• What is needed:
Reproduce the following data exactly, minus any images.

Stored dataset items
· · · · · · ·

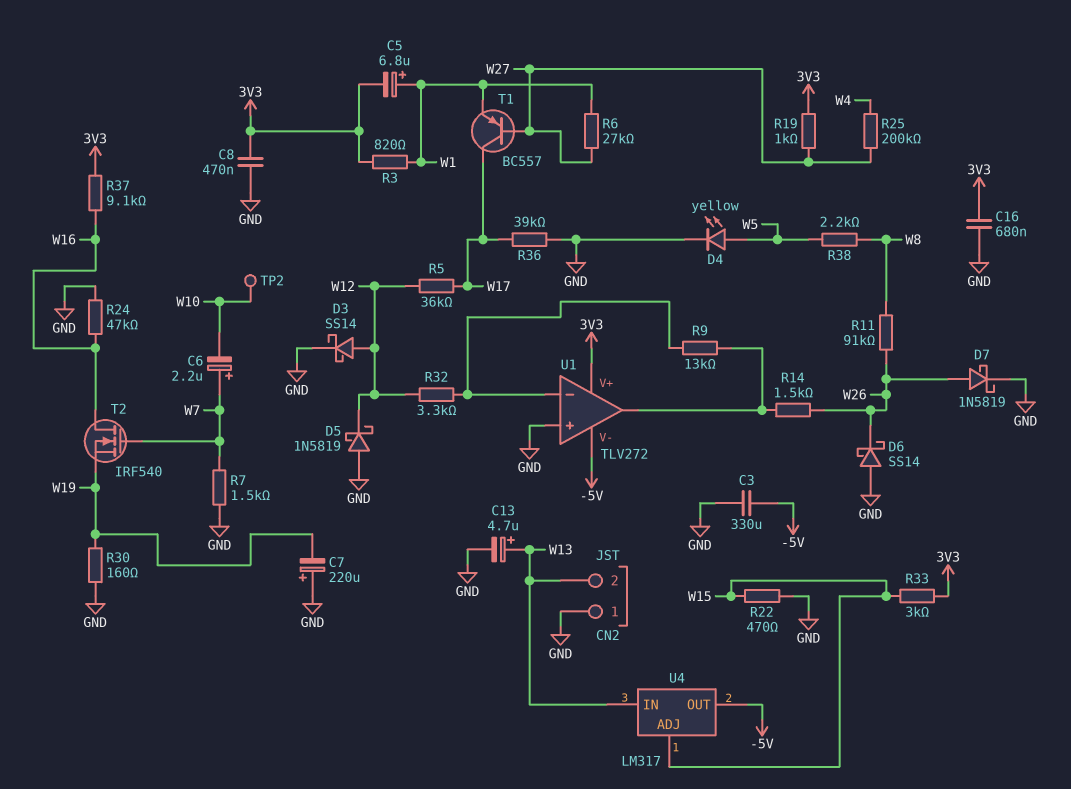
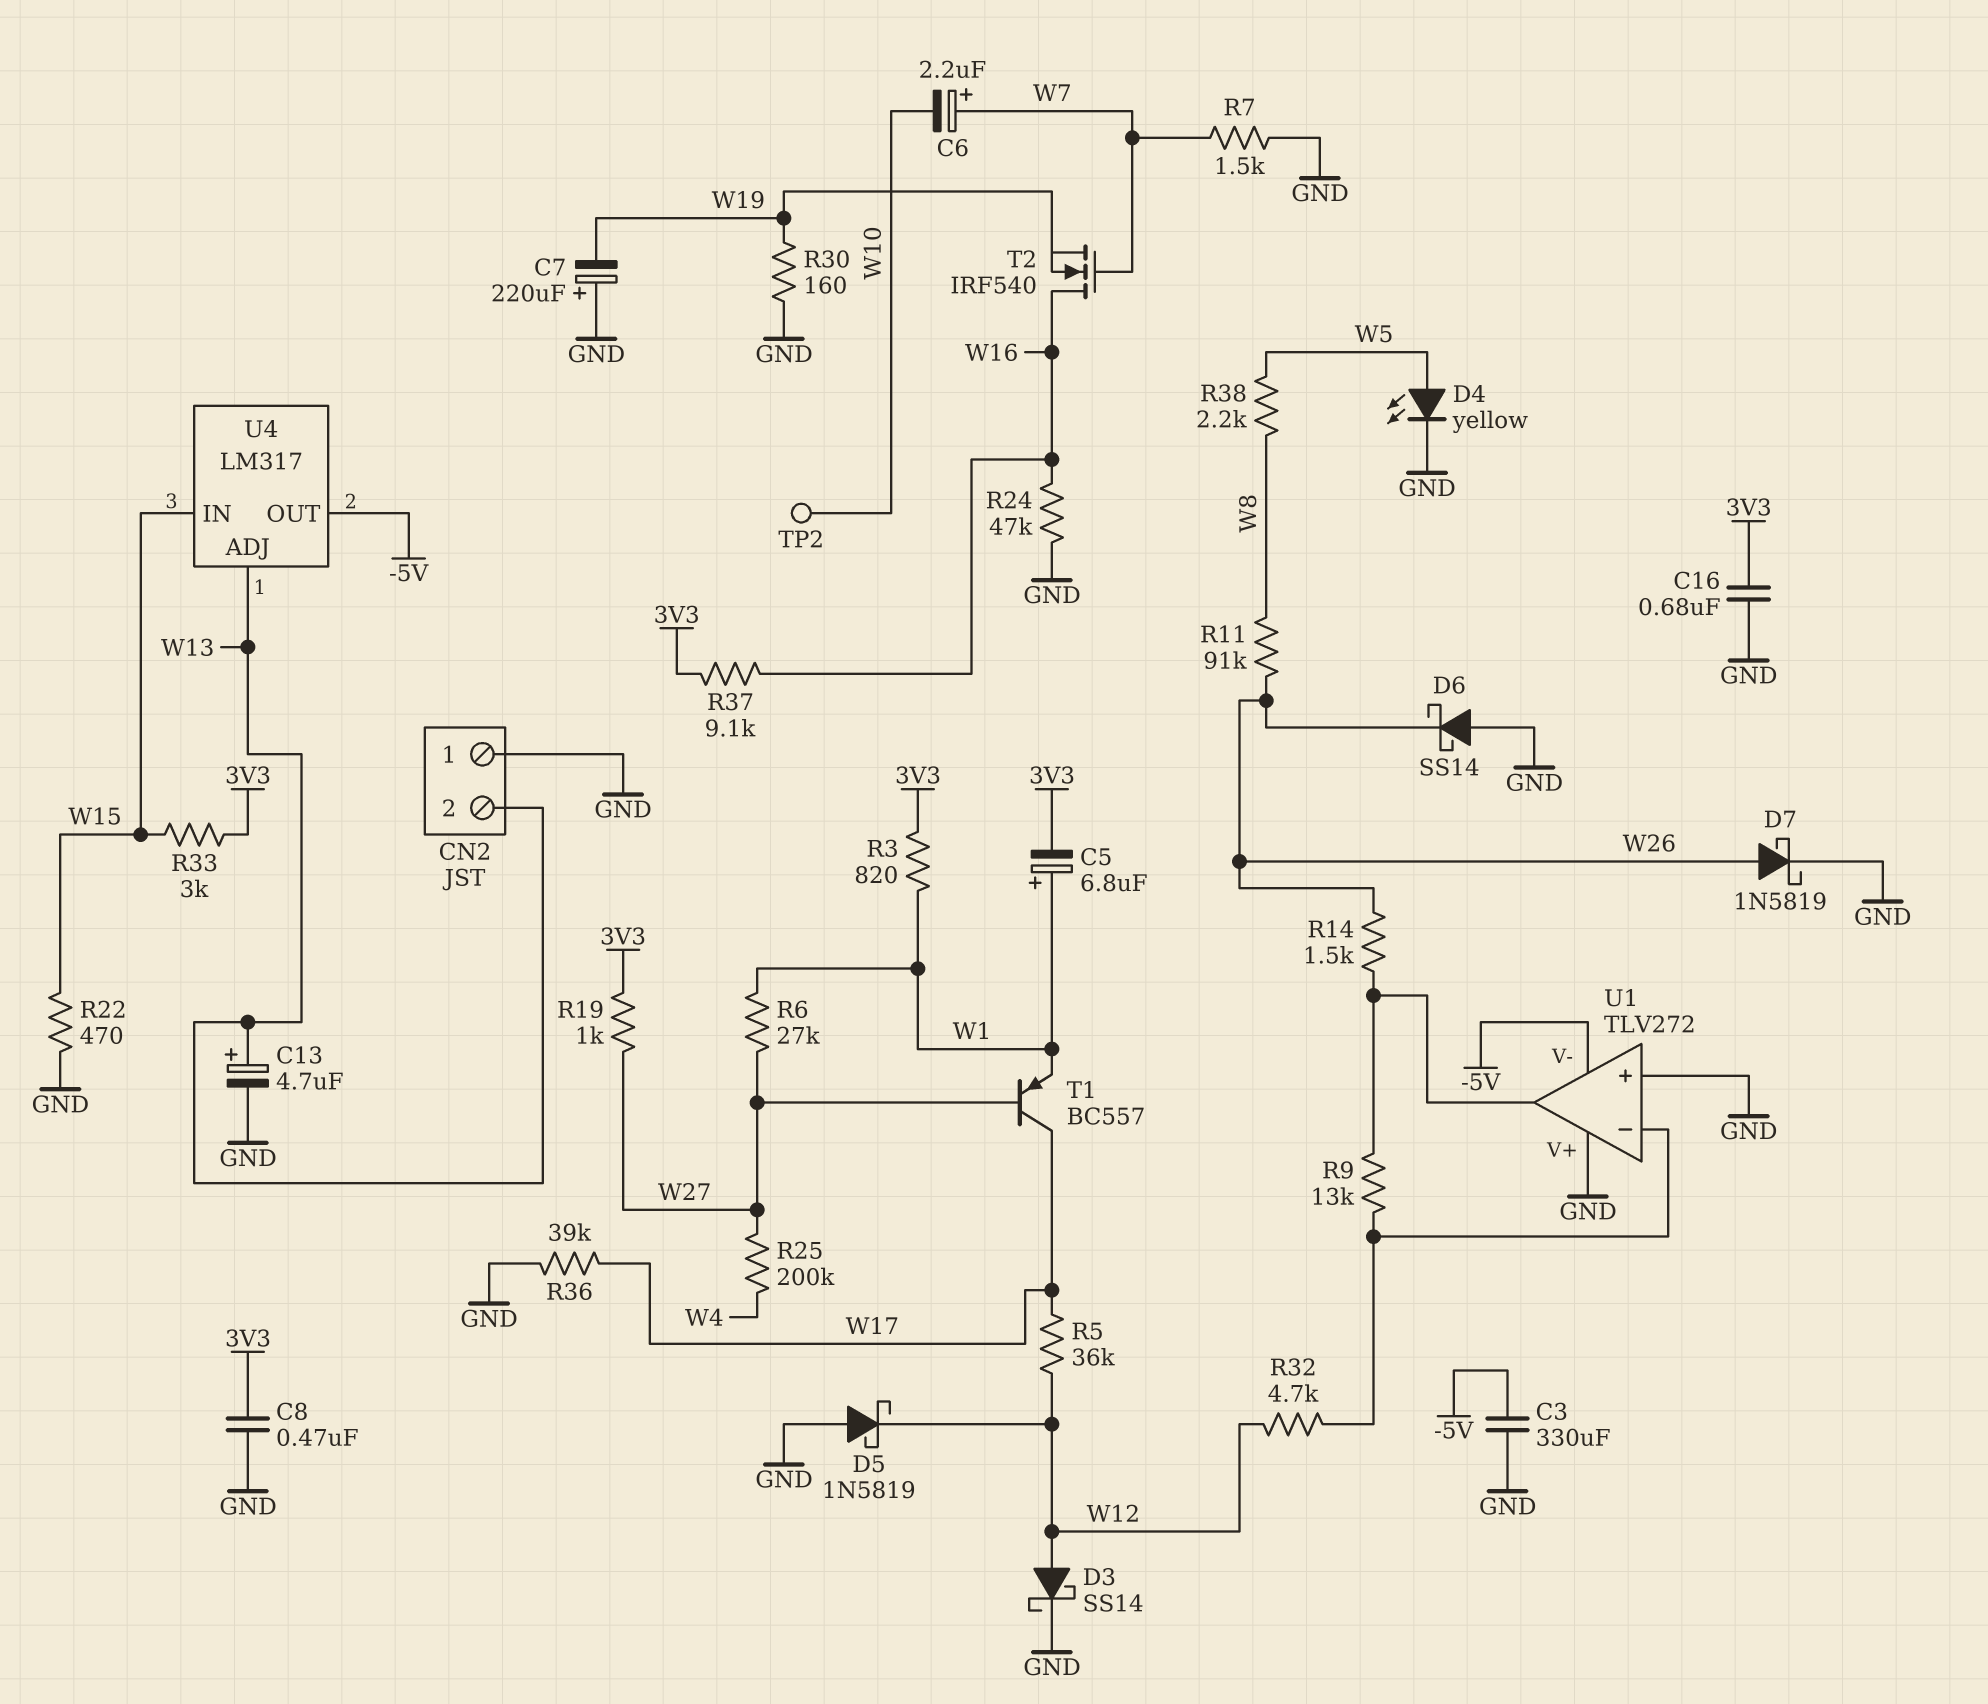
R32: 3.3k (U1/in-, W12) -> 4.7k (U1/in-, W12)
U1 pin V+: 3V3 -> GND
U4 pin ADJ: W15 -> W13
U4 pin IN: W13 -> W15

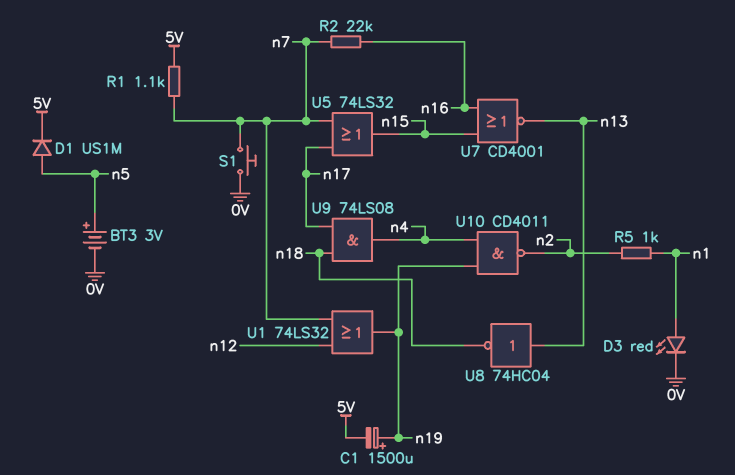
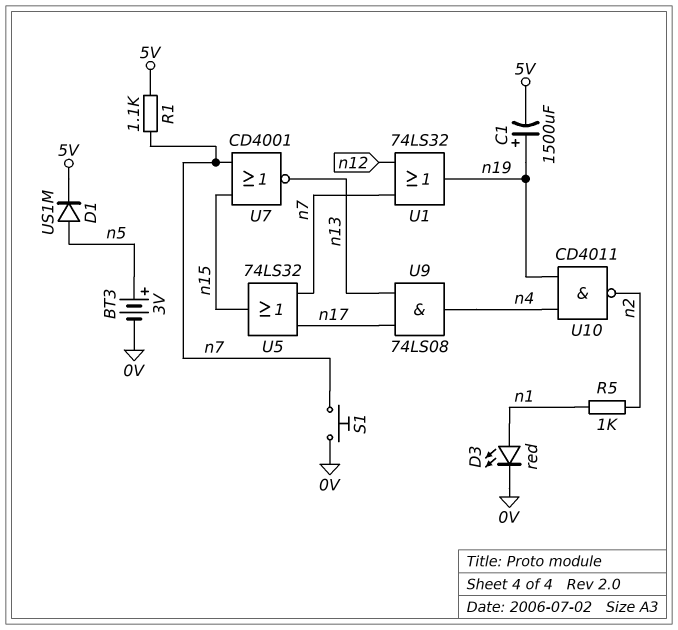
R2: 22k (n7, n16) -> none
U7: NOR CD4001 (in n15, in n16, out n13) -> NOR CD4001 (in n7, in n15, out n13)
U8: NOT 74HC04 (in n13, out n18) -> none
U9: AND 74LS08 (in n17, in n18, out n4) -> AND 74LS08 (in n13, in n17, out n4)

· · · · · · ·

• Exercise answer:
R32: 3.3k (U1/in-, W12) -> 4.7k (U1/in-, W12)
U1 pin V+: 3V3 -> GND
U4 pin ADJ: W15 -> W13
U4 pin IN: W13 -> W15

R2: 22k (n7, n16) -> none
U7: NOR CD4001 (in n15, in n16, out n13) -> NOR CD4001 (in n7, in n15, out n13)
U8: NOT 74HC04 (in n13, out n18) -> none
U9: AND 74LS08 (in n17, in n18, out n4) -> AND 74LS08 (in n13, in n17, out n4)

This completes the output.